* _Given task_: Please arrange the lines below as a numbered list, leaving out blank lines and the pictures.

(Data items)

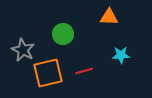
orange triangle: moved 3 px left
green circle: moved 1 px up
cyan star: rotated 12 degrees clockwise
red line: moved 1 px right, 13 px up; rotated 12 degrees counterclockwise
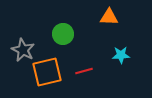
orange square: moved 1 px left, 1 px up
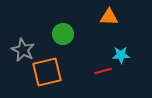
red line: moved 19 px right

* _Problem solution_:
1. orange triangle: moved 3 px left
2. green circle: moved 1 px up
3. cyan star: rotated 12 degrees clockwise
4. red line: moved 1 px right, 13 px up; rotated 12 degrees counterclockwise
5. orange square: moved 1 px left, 1 px up
6. red line: moved 19 px right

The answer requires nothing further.